- Activity
Your answer should be an exact copy of the lines from the one holding "U3: MX1508 -> L9110S" to the end of the material below, pictures left out.

• • • •

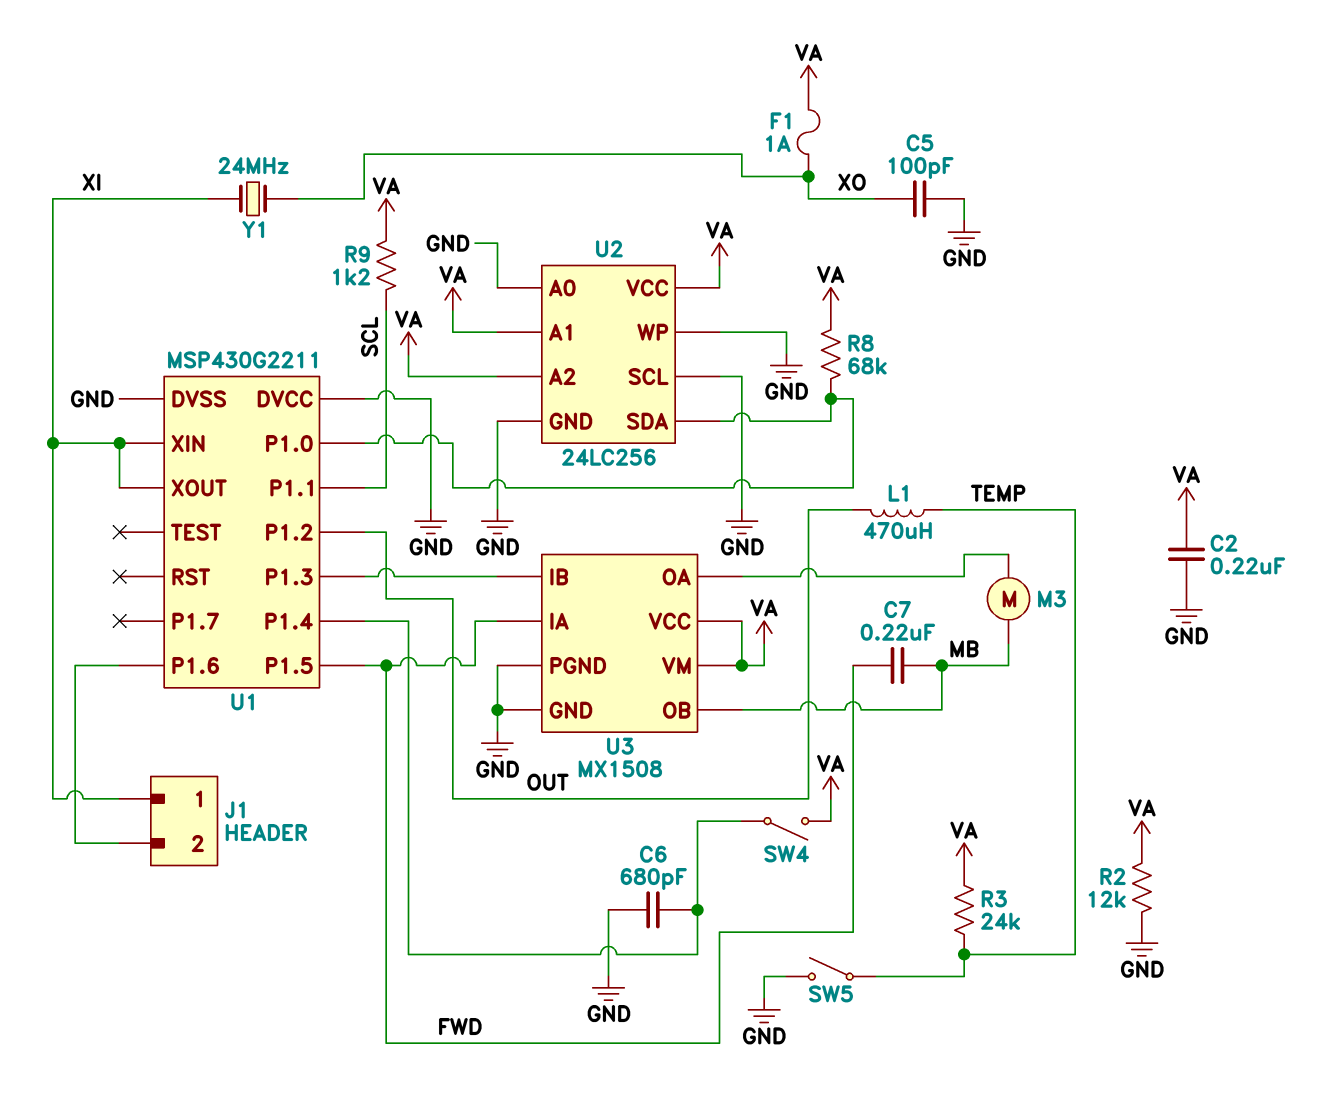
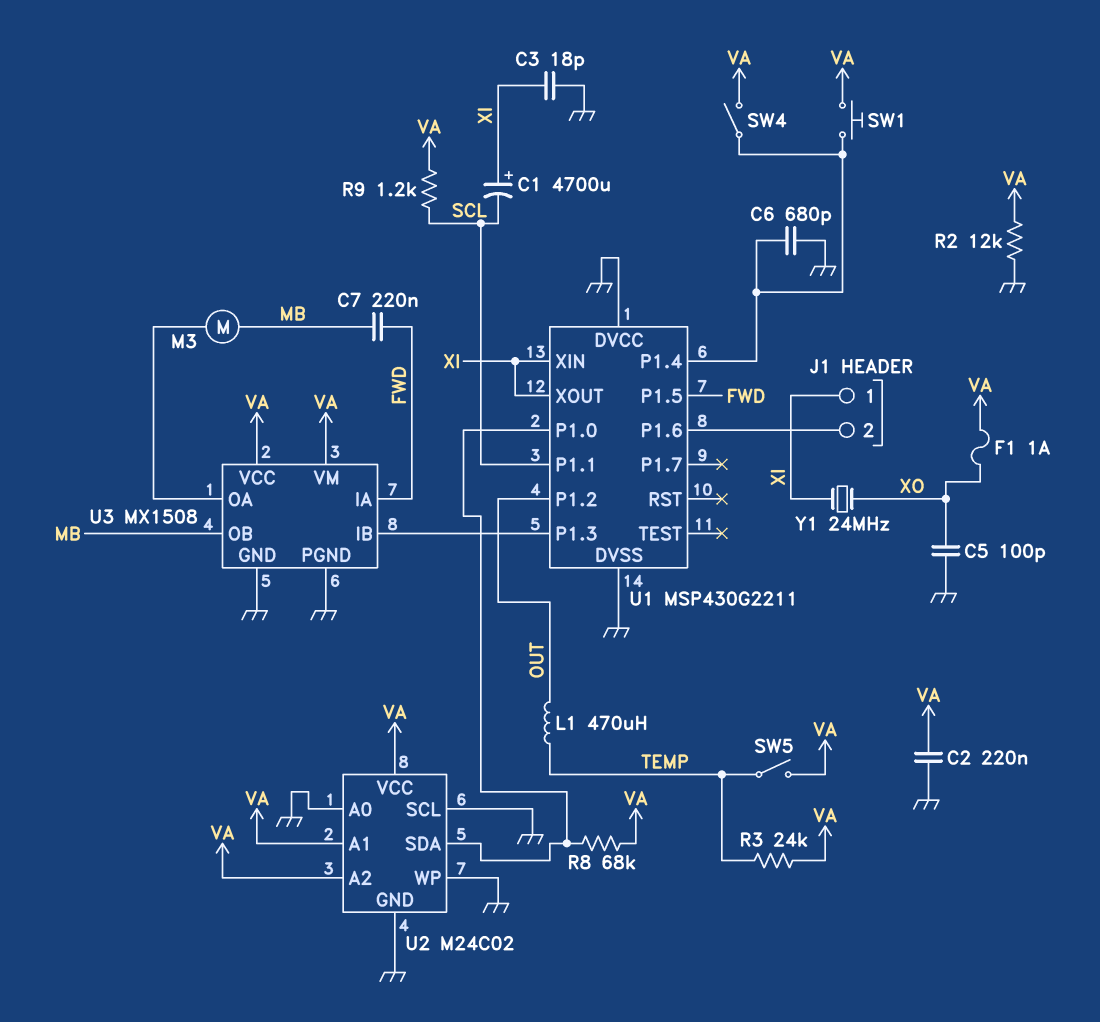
C1: none -> 4700uF (plus XI, minus SCL)
C3: none -> 18pF (GND, XI)
SW1: none -> button (U1/P1.4, VA)
SW5: switch (GND, TEMP) -> switch (TEMP, VA)
U2: 24LC256 -> M24C02

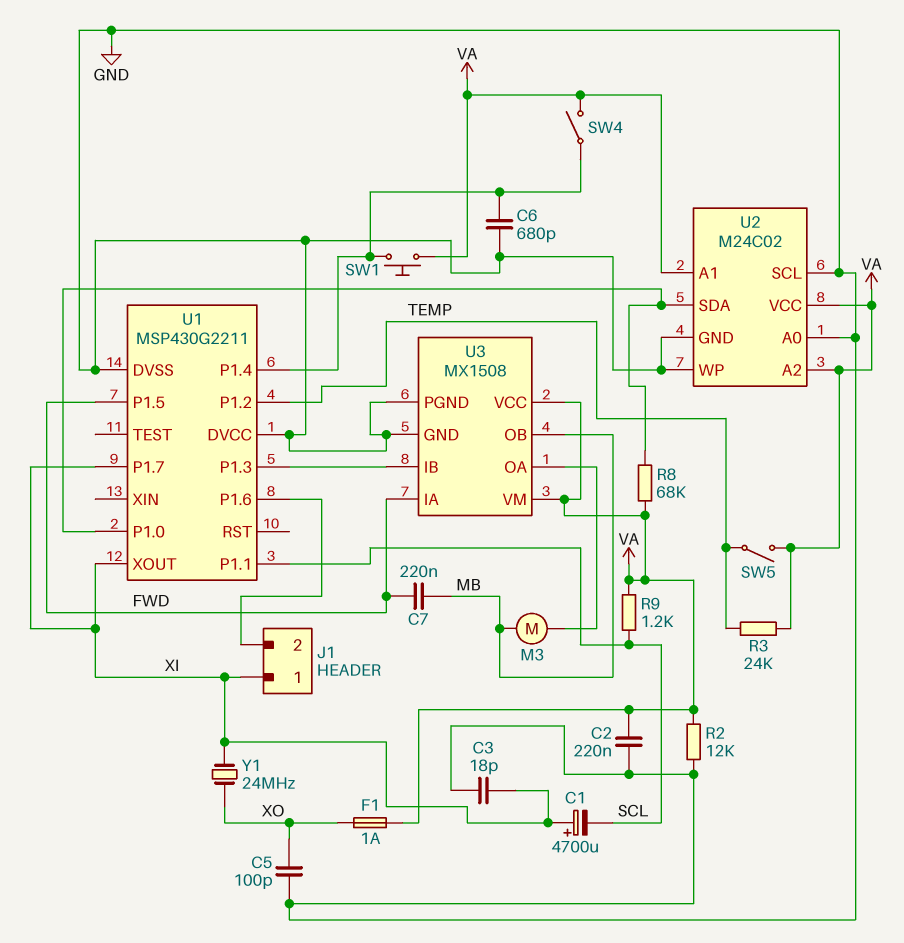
L1: 470uH (OUT, TEMP) -> none
U1 pin P1.2: OUT -> TEMP
U1 pin P1.7: none -> XI
U1 pin XIN: XI -> none

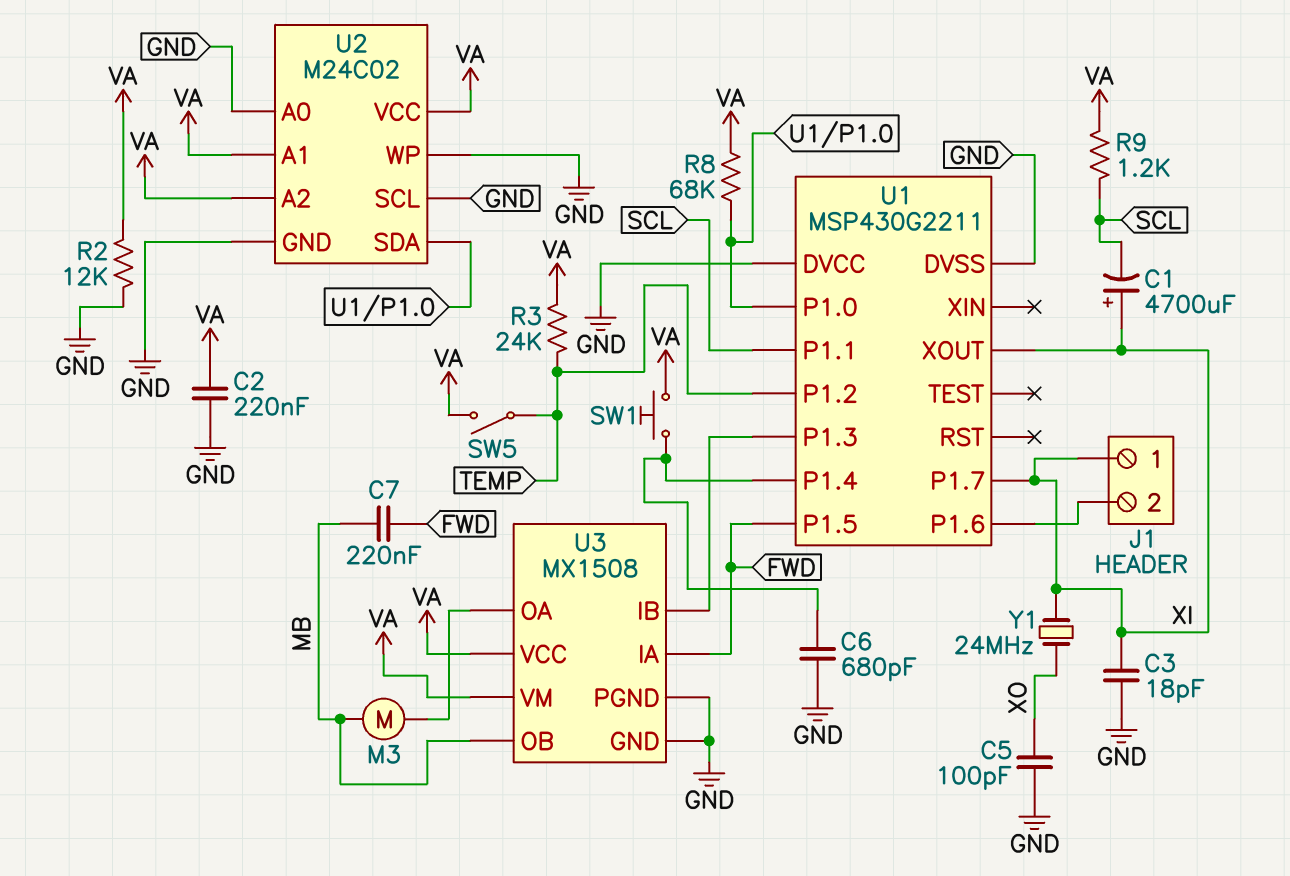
F1: 1A (VA, XO) -> none
SW4: switch (U1/P1.4, VA) -> none

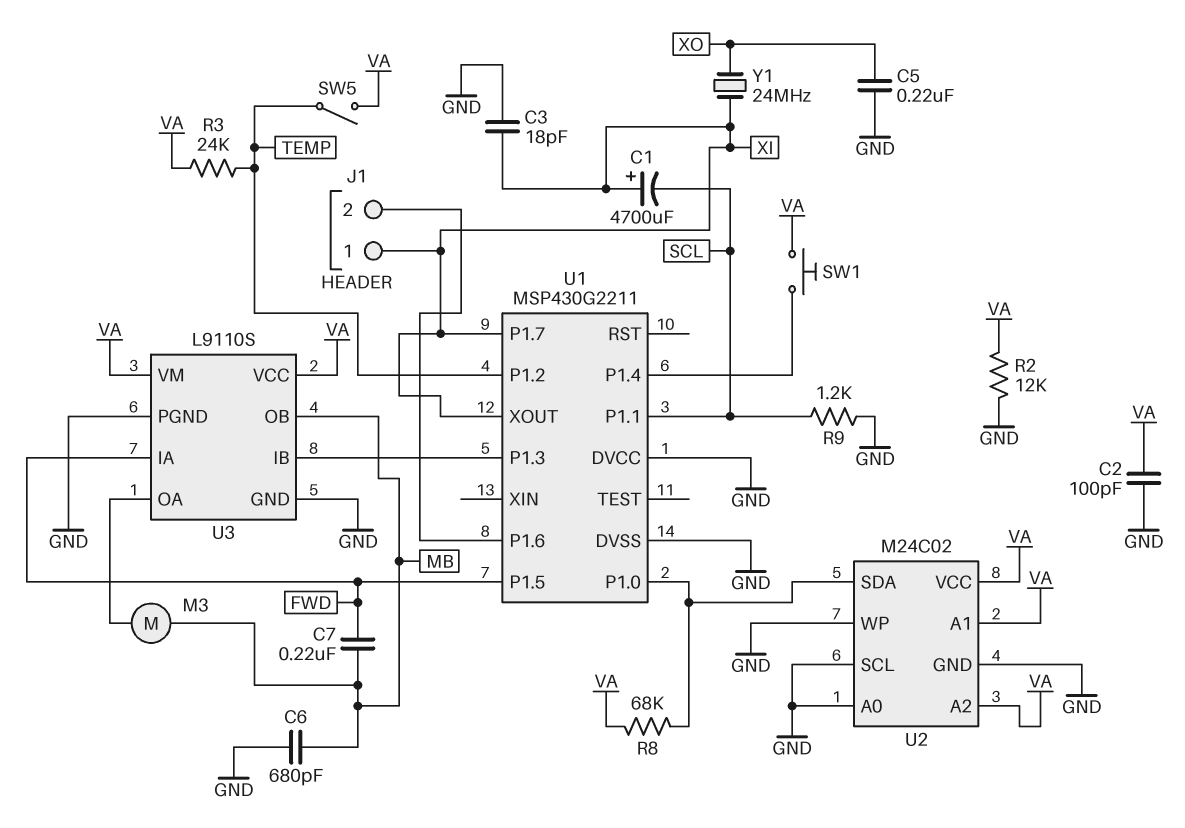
C2: 220nF (GND, VA) -> 100pF (GND, VA)
C5: 100pF (GND, XO) -> 220nF (GND, XO)
C6: 680pF (GND, U1/P1.4) -> 680pF (GND, MB)
R9: 1.2k (SCL, VA) -> 1.2k (GND, SCL)
U3: MX1508 -> L9110S

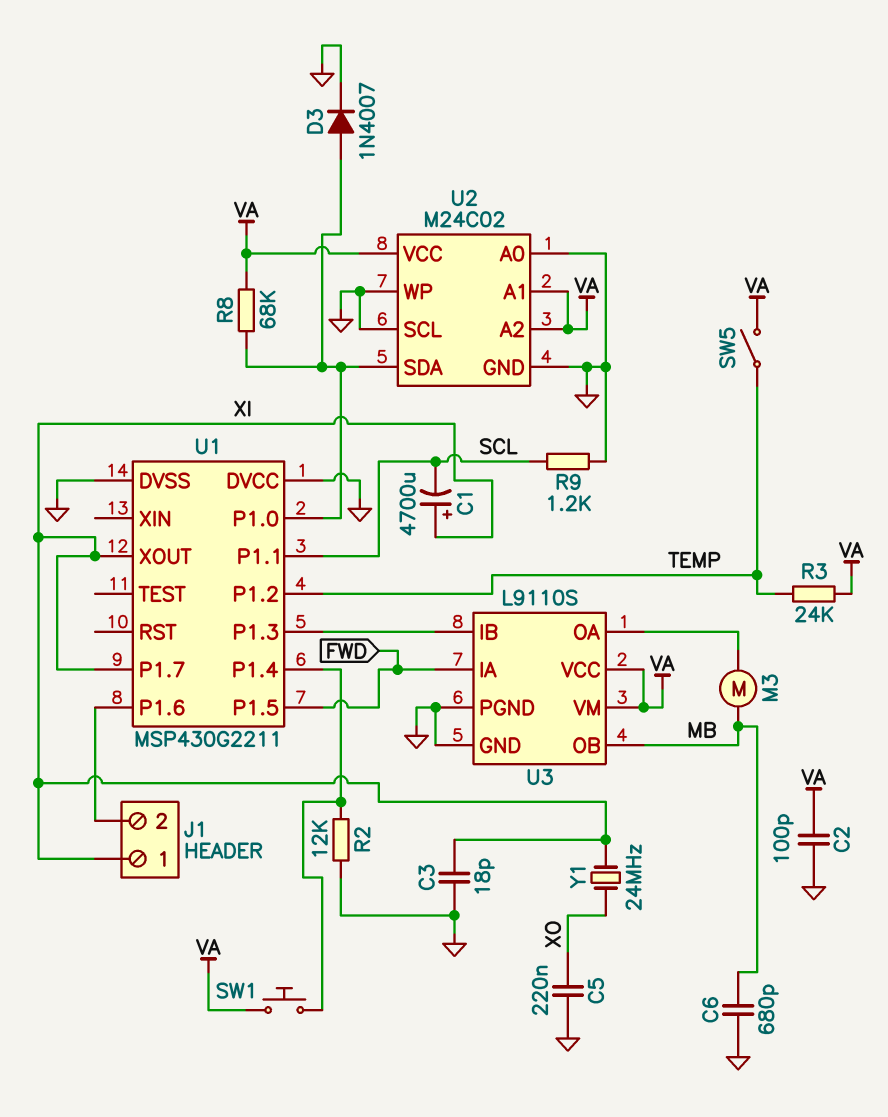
C7: 220nF (FWD, MB) -> none
D3: none -> diode 1N4007 (A U1/P1.0, K GND)
R2: 12k (GND, VA) -> 12k (GND, U1/P1.4)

• • • •

- Written answer
U3: MX1508 -> L9110S

C7: 220nF (FWD, MB) -> none
D3: none -> diode 1N4007 (A U1/P1.0, K GND)
R2: 12k (GND, VA) -> 12k (GND, U1/P1.4)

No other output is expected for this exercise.